**Task objective:** The required answer is a copy of each line in the entries below that includes "cone".

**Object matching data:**
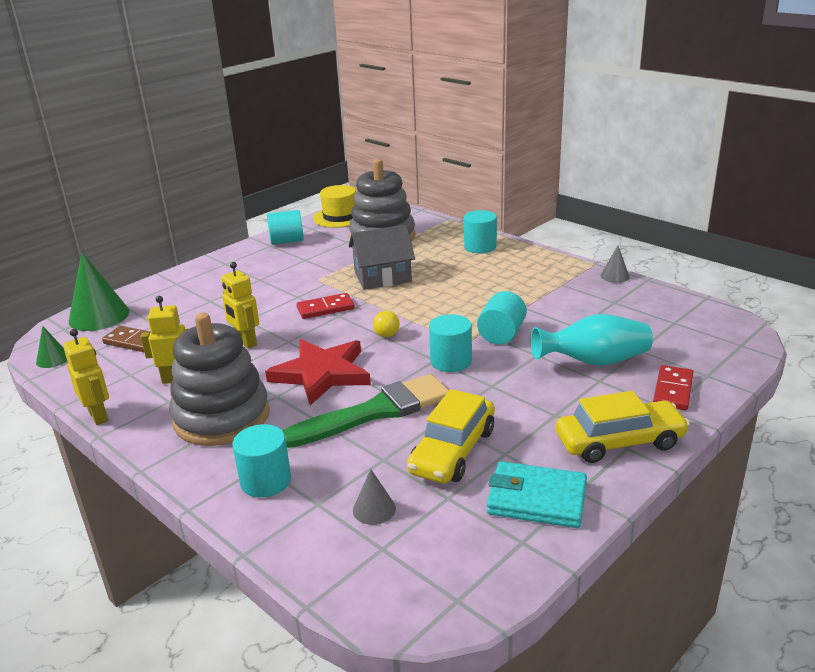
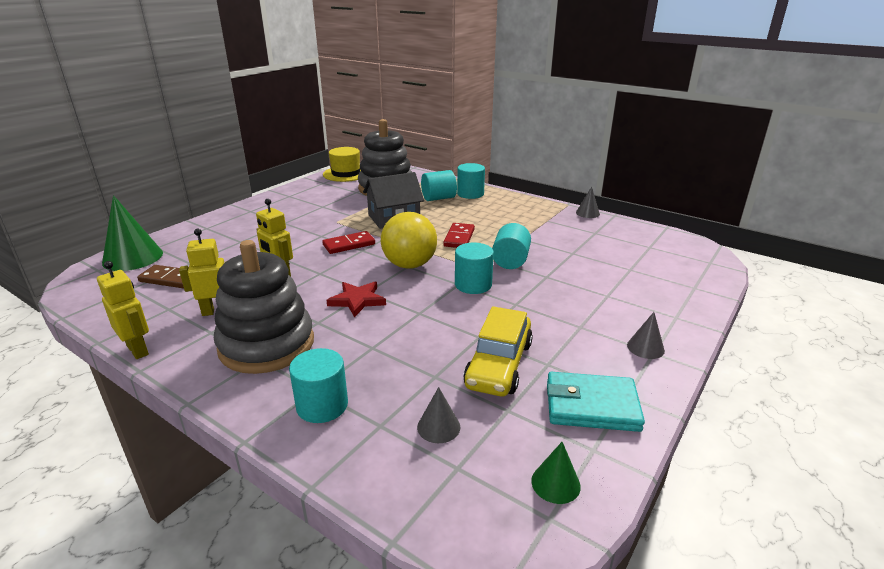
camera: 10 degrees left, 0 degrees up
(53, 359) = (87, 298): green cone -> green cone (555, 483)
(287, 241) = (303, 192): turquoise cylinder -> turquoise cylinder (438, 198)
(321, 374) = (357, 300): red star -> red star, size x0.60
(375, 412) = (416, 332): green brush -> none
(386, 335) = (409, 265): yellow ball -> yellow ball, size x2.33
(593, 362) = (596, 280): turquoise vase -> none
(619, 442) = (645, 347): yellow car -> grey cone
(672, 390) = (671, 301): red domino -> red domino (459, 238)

---

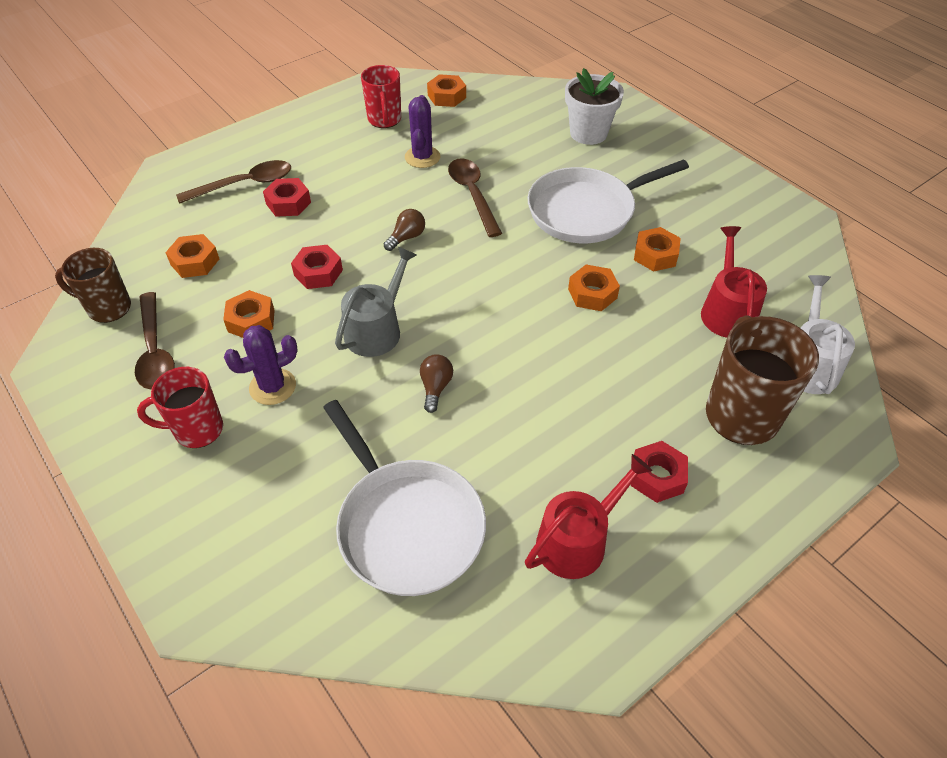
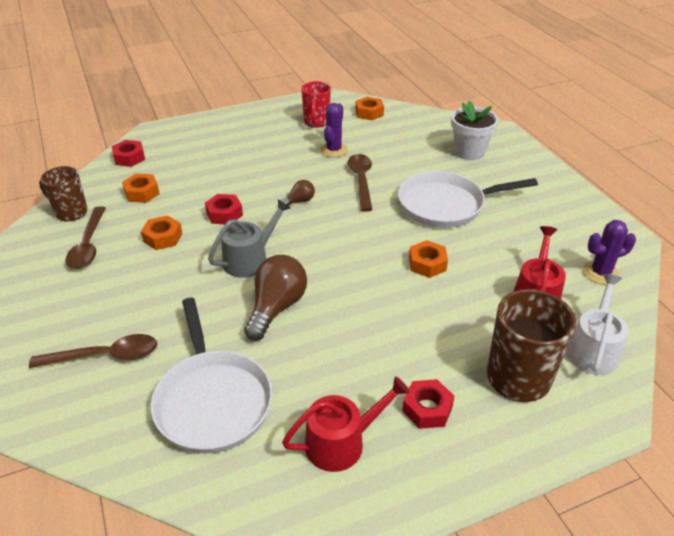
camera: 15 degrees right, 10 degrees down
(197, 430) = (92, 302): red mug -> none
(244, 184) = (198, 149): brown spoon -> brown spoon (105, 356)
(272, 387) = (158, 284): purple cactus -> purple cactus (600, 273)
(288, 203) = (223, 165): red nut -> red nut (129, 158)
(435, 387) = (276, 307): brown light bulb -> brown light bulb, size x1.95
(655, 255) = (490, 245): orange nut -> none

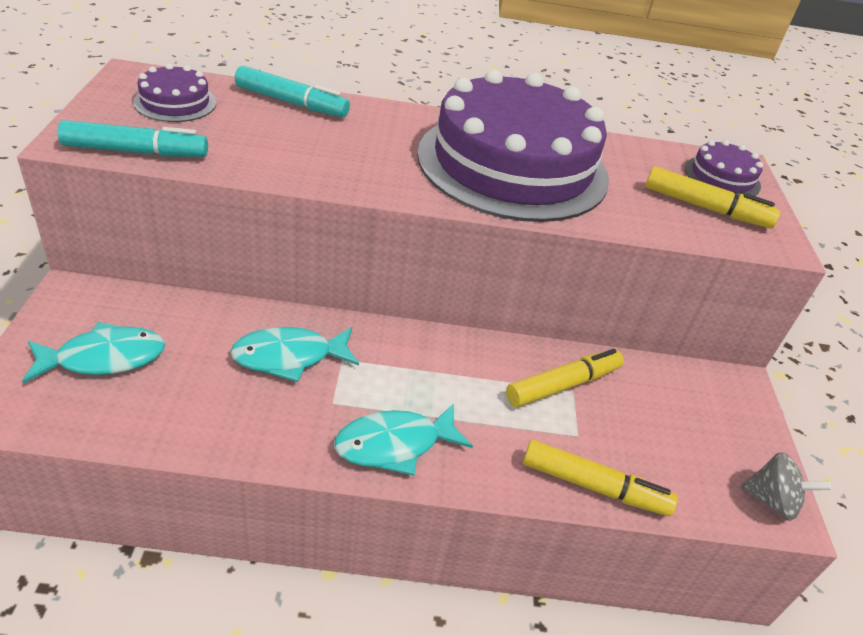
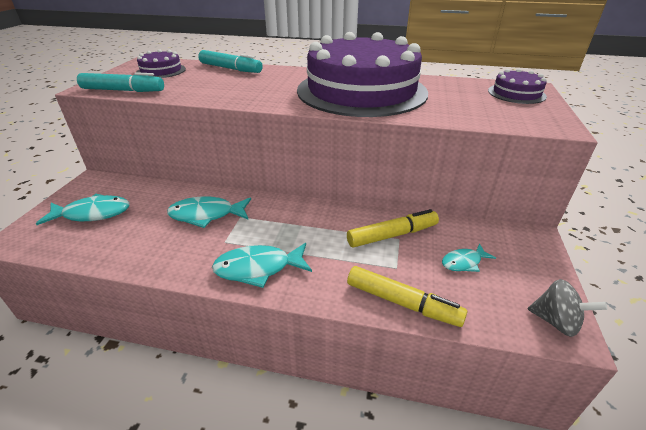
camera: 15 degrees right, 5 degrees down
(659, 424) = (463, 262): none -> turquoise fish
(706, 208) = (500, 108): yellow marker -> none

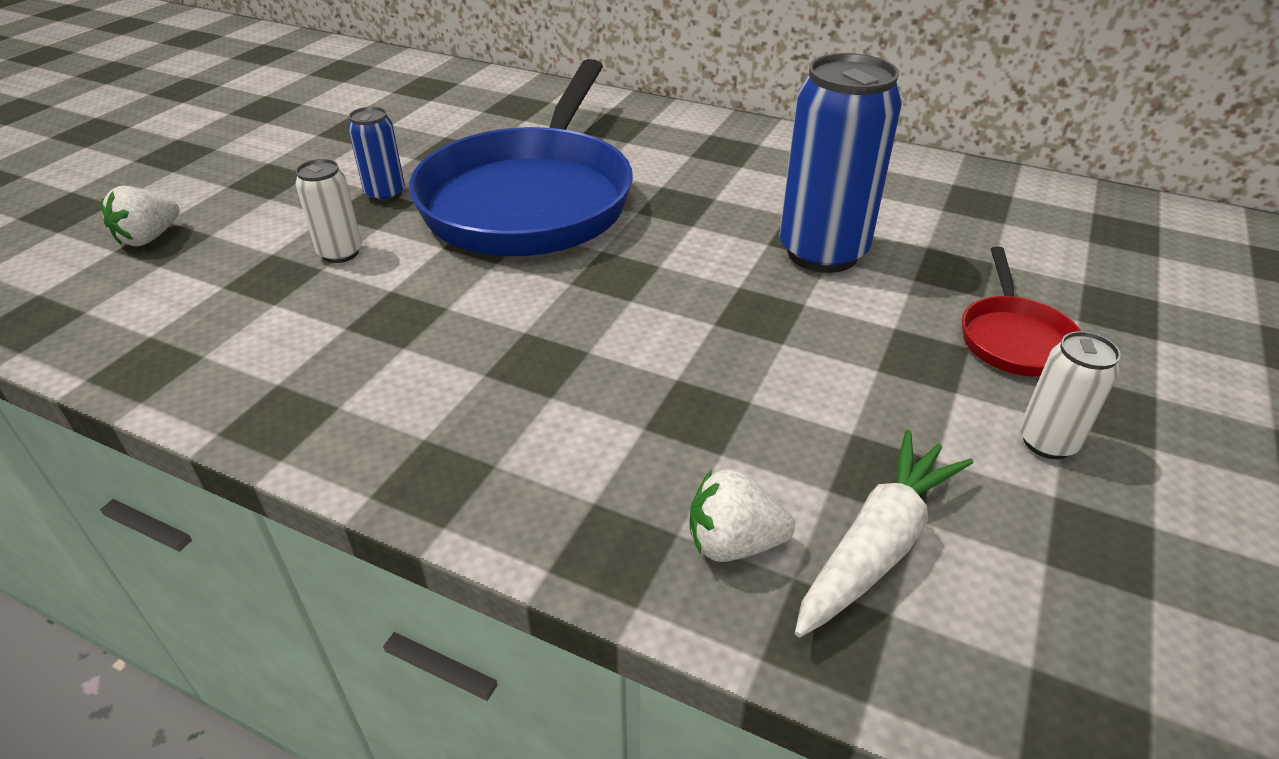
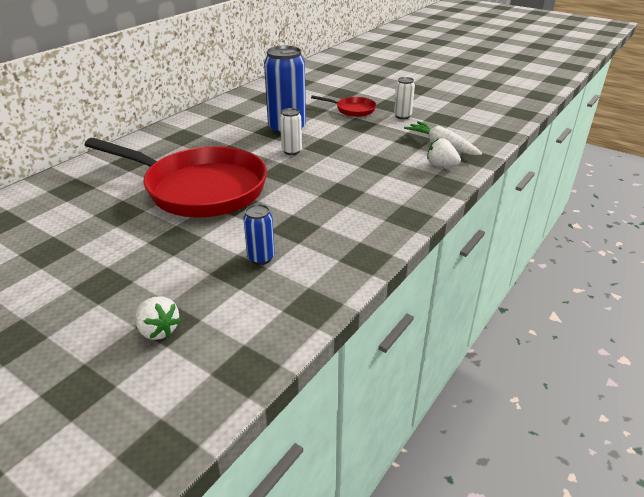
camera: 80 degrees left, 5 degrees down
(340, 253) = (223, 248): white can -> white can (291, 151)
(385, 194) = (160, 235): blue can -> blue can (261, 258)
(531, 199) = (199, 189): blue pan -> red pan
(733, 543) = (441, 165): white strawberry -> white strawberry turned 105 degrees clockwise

**Expected answer:**
(53, 359) = (87, 298): green cone -> green cone (555, 483)
(619, 442) = (645, 347): yellow car -> grey cone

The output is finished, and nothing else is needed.